GOAL OF THE EXERCISE » Every line of the entries with the word "RESET" in it should be shown.

(Collected data entries)

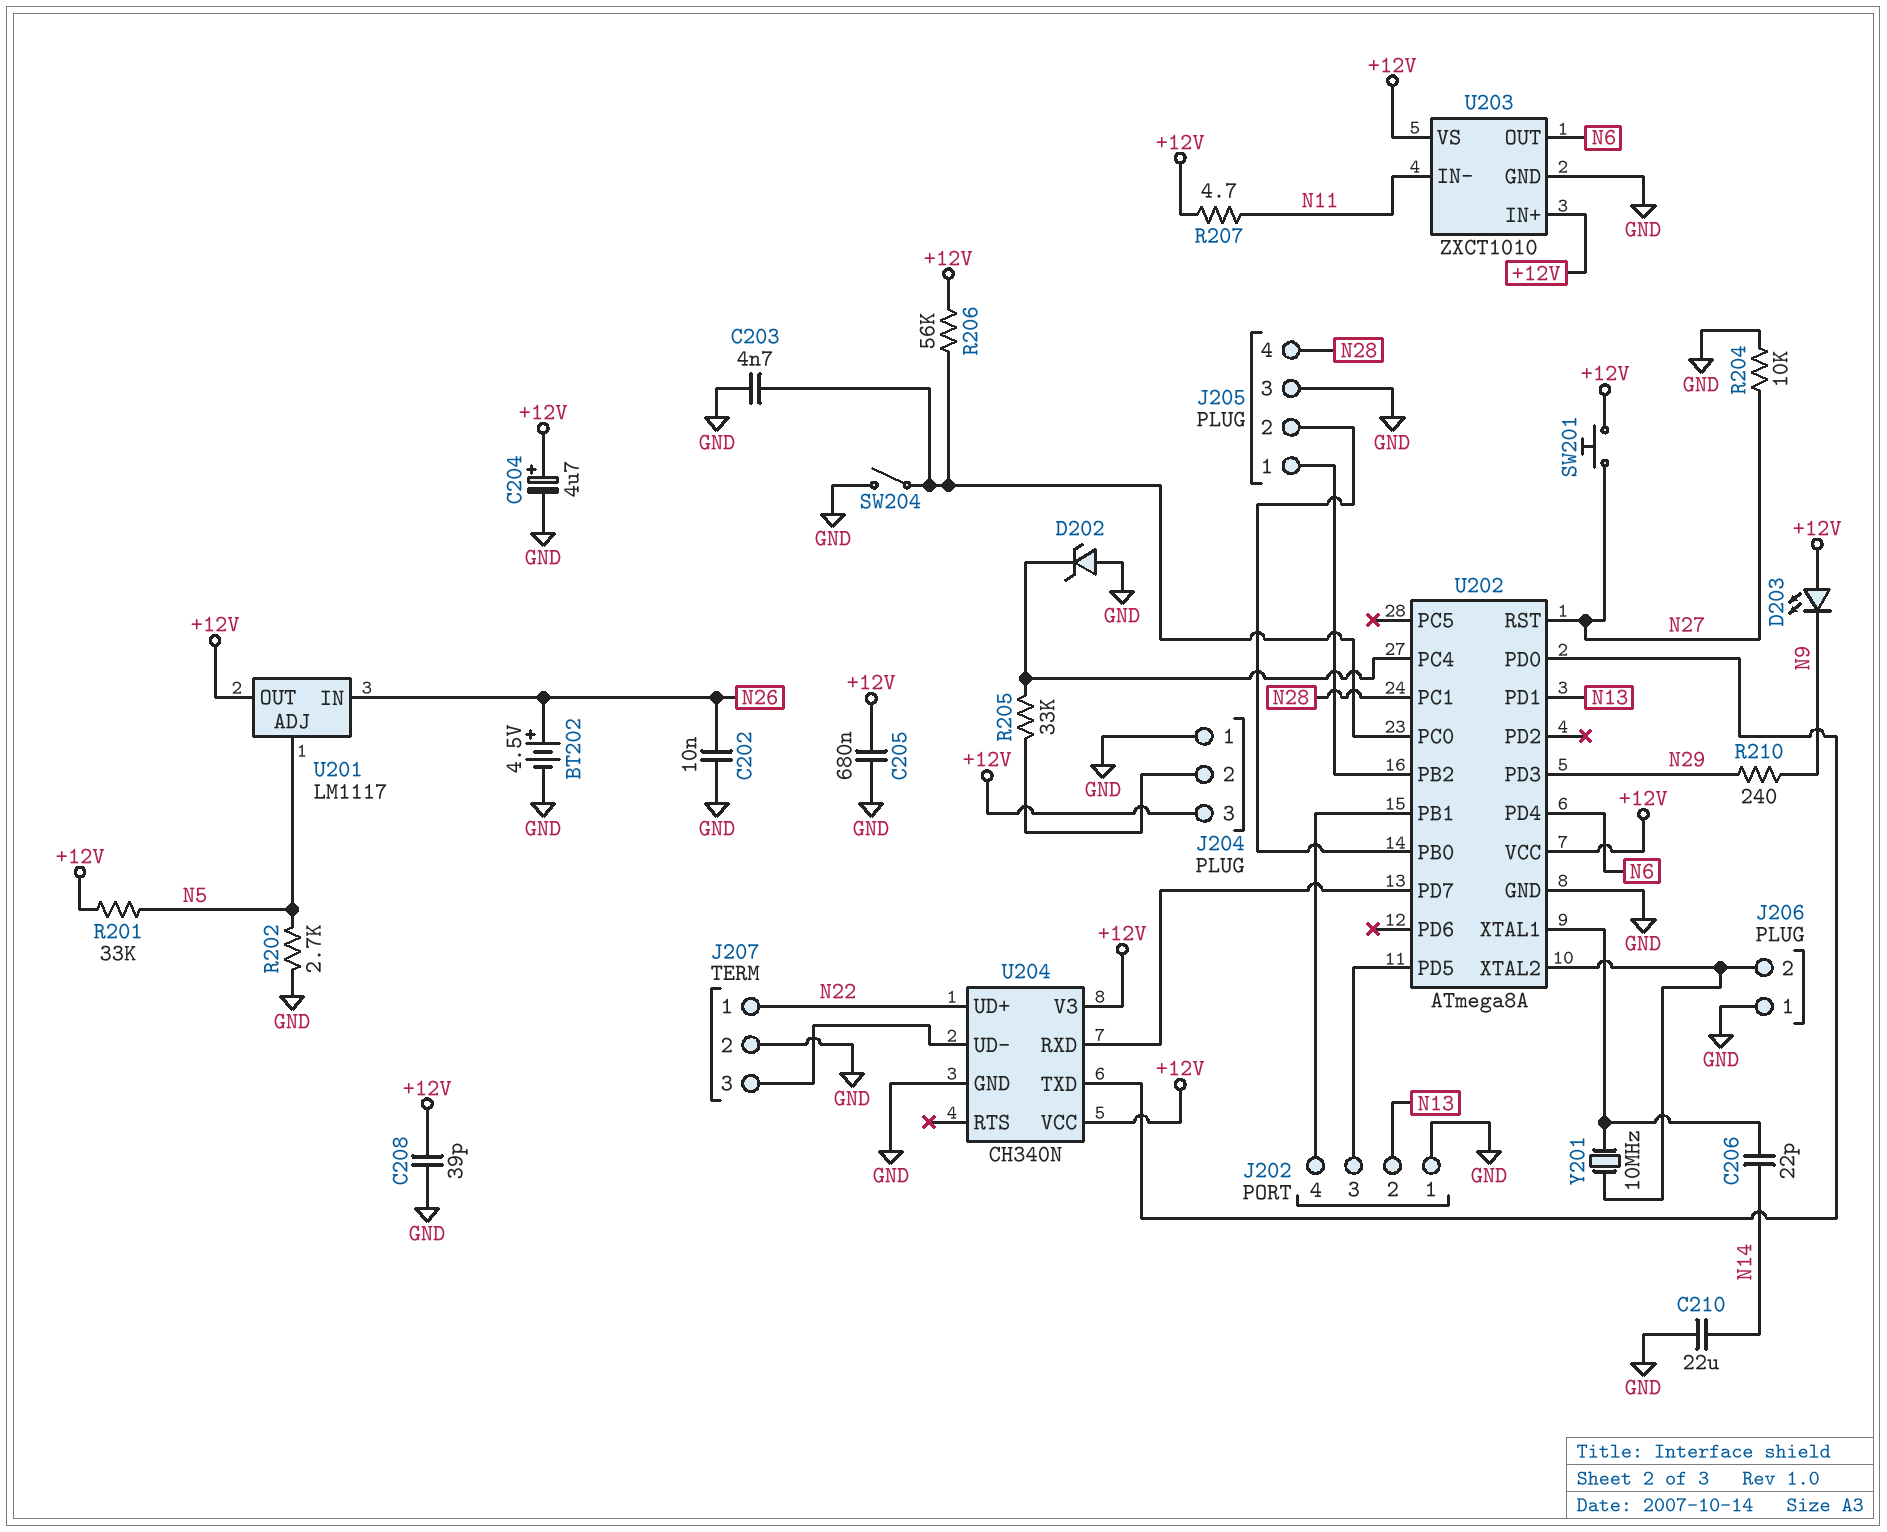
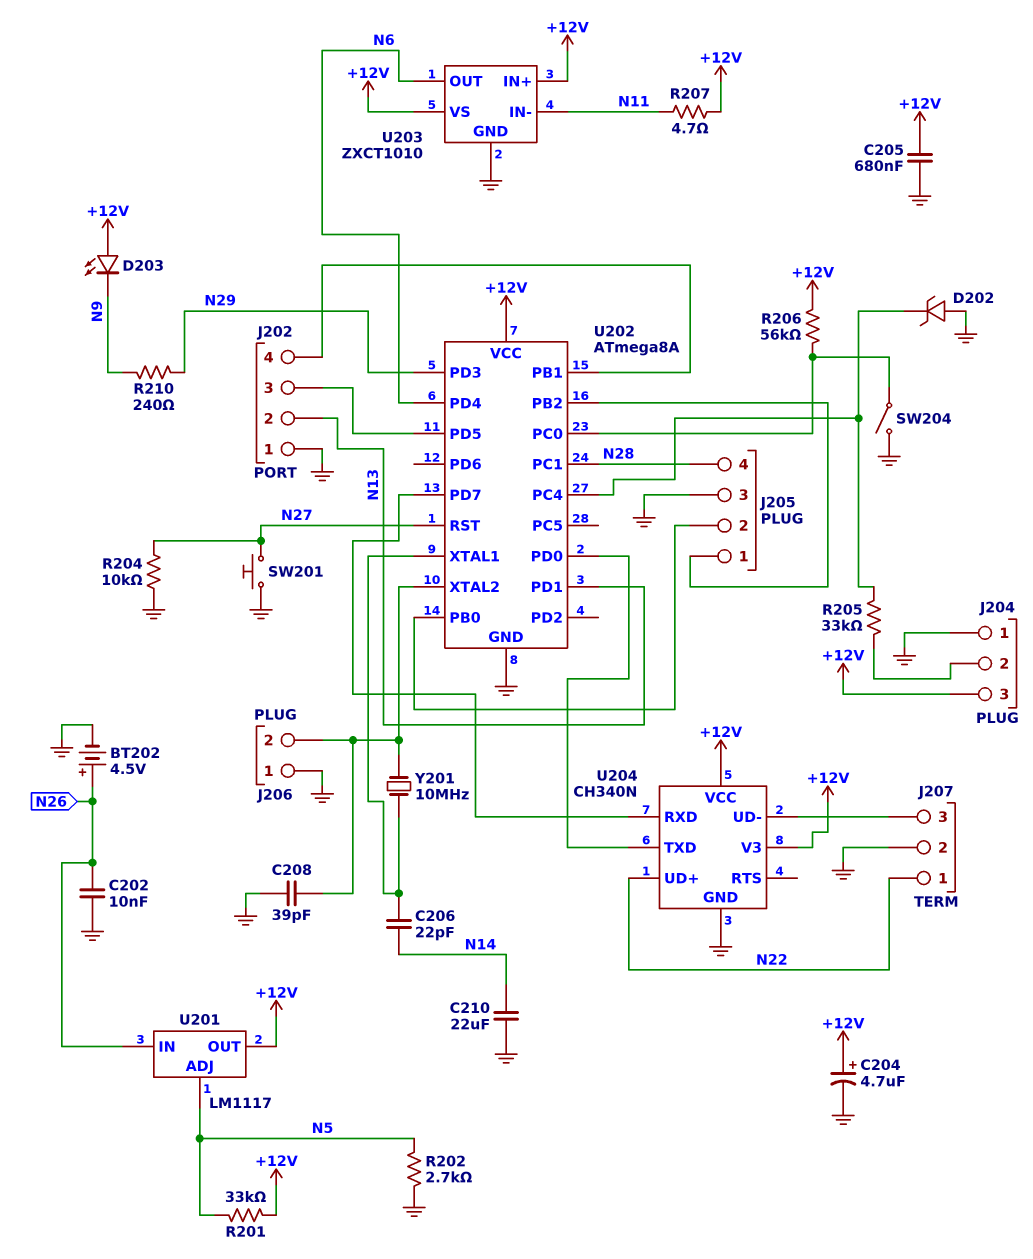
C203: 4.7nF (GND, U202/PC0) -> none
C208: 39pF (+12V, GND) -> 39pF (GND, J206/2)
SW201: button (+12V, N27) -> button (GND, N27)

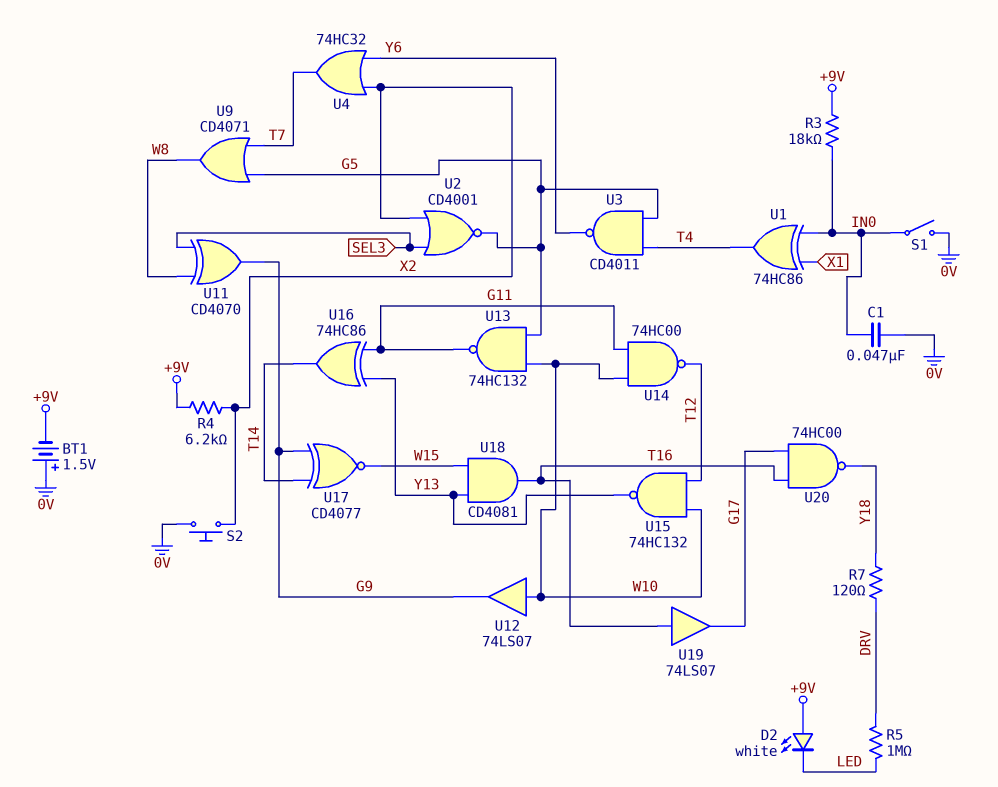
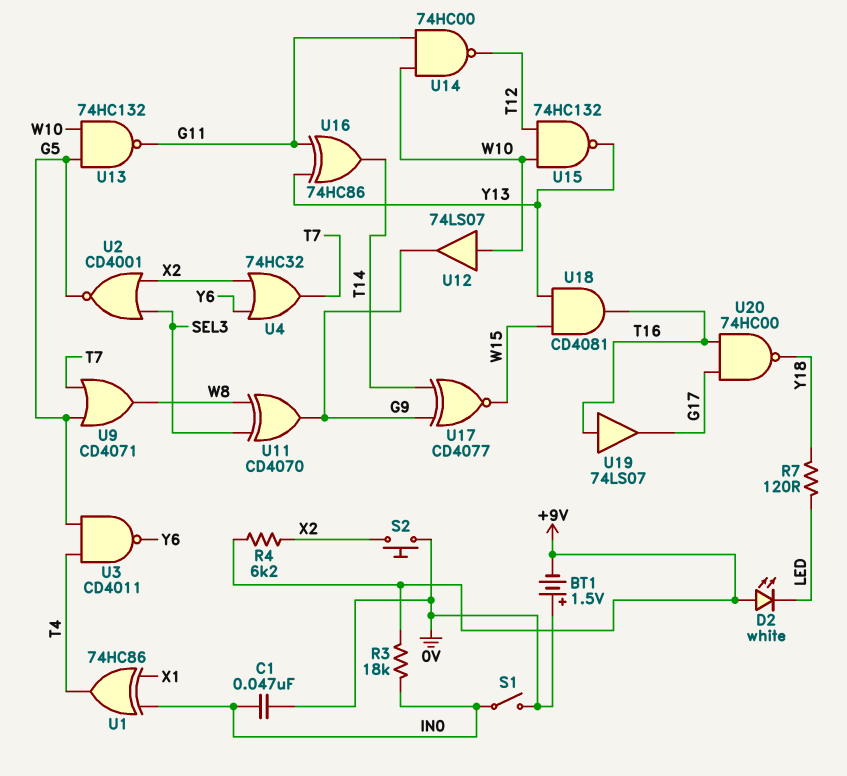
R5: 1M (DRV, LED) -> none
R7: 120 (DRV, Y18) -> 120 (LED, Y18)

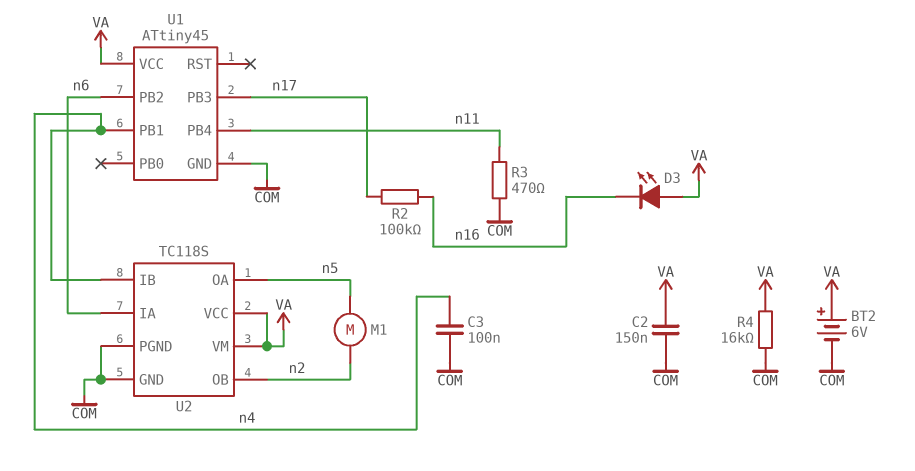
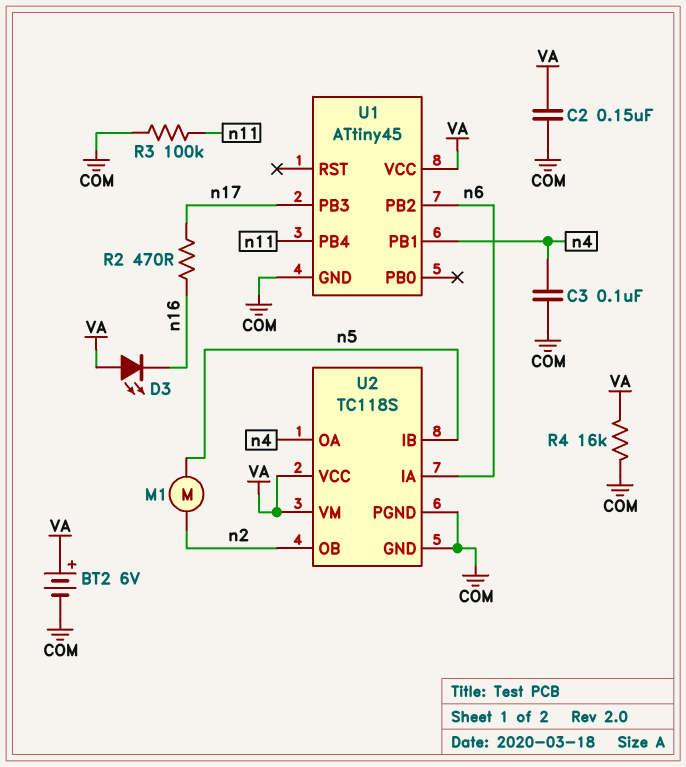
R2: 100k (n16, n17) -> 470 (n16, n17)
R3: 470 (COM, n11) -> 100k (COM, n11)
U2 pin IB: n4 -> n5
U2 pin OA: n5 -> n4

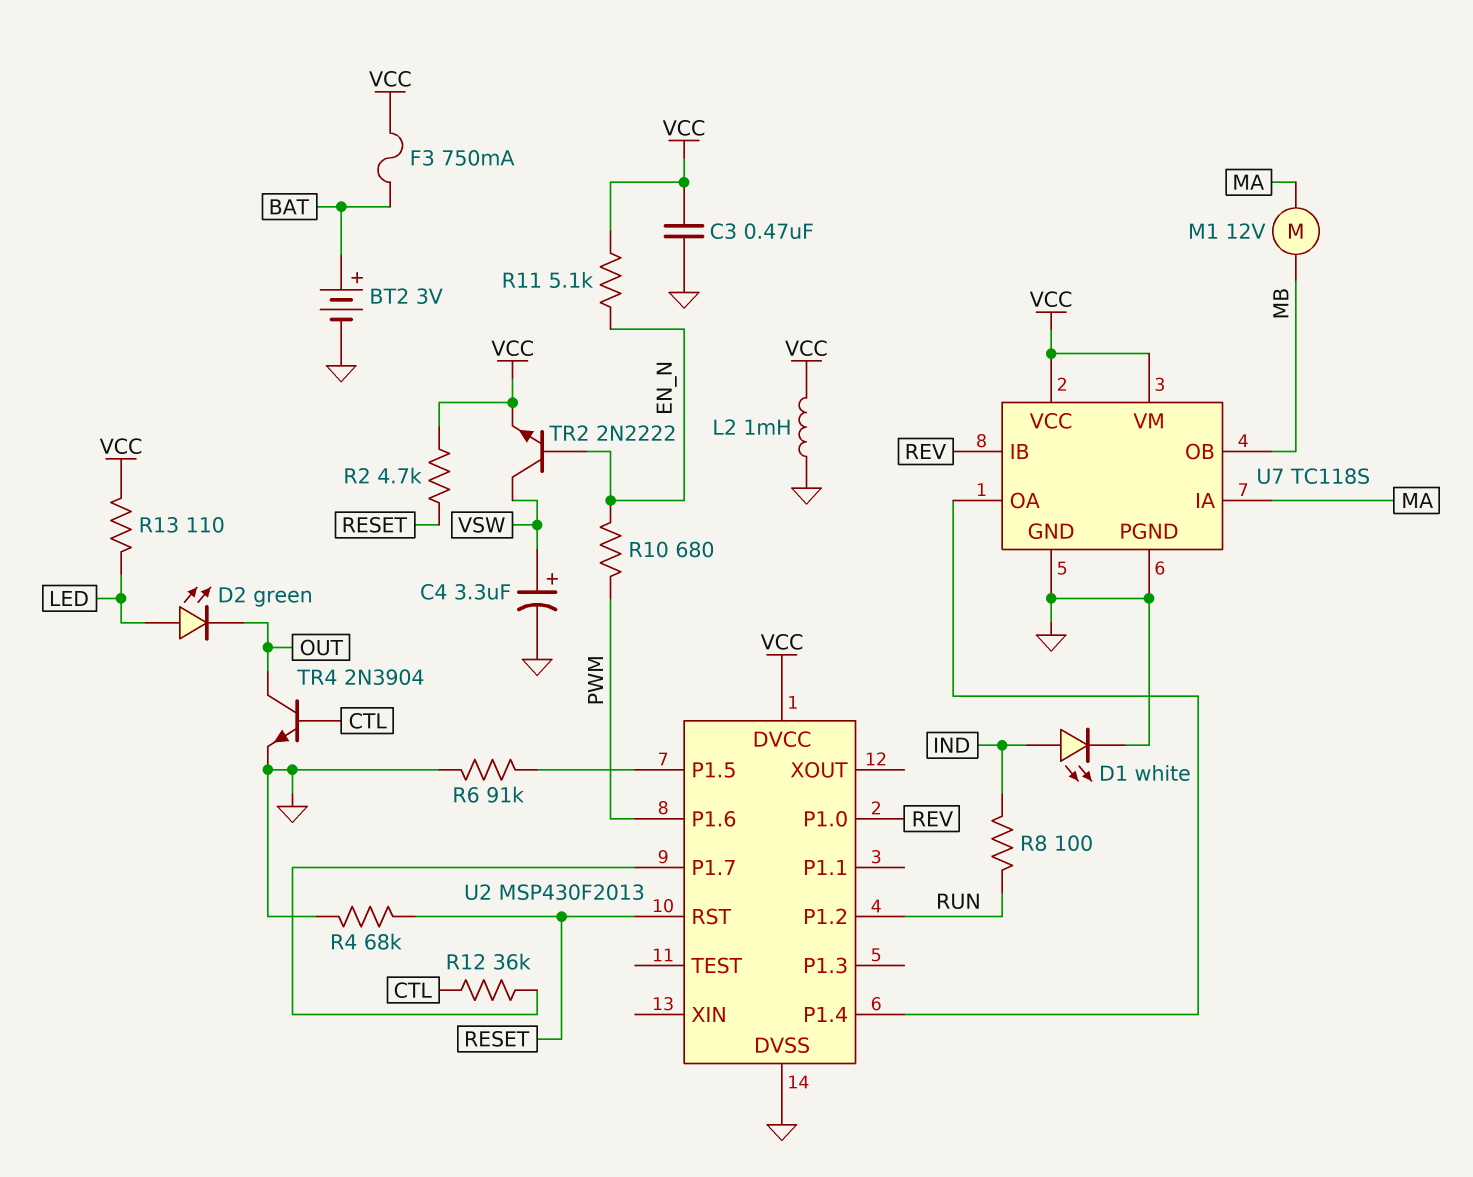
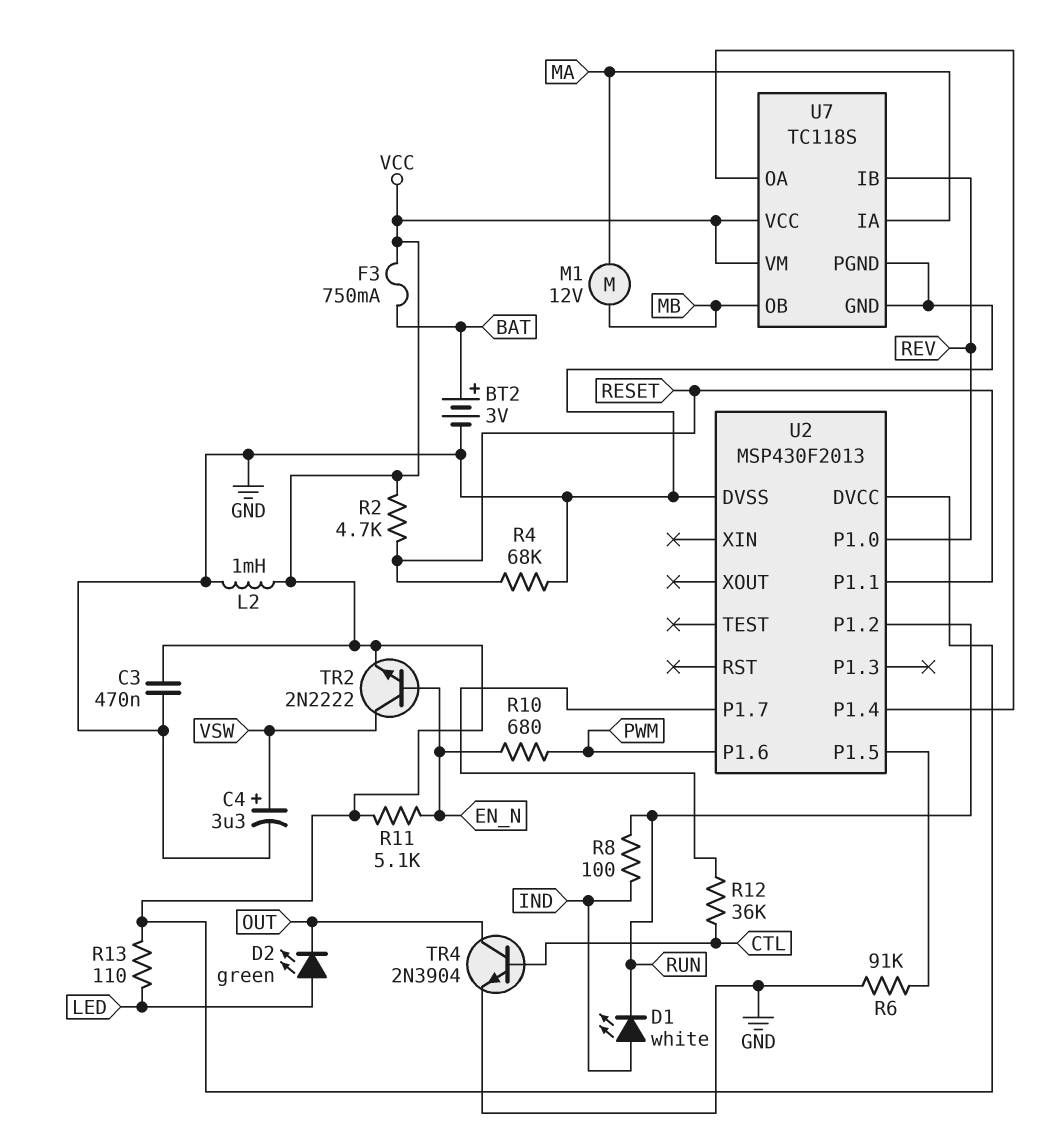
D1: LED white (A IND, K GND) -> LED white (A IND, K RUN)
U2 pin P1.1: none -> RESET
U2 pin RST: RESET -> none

SOLVED PROBLEM »
U2 pin P1.1: none -> RESET
U2 pin RST: RESET -> none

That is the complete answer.